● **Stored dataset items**
• • •

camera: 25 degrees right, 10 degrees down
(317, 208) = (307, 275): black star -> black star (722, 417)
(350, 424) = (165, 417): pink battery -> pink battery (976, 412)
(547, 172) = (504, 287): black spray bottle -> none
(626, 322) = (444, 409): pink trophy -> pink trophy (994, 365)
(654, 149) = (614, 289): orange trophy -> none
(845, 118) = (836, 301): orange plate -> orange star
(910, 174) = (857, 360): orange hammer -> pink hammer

• • •

The data above needs to be retyped in full, exactly as given.

● **EXERCISE ANSWER**
camera: 25 degrees right, 10 degrees down
(317, 208) = (307, 275): black star -> black star (722, 417)
(350, 424) = (165, 417): pink battery -> pink battery (976, 412)
(547, 172) = (504, 287): black spray bottle -> none
(626, 322) = (444, 409): pink trophy -> pink trophy (994, 365)
(654, 149) = (614, 289): orange trophy -> none
(845, 118) = (836, 301): orange plate -> orange star
(910, 174) = (857, 360): orange hammer -> pink hammer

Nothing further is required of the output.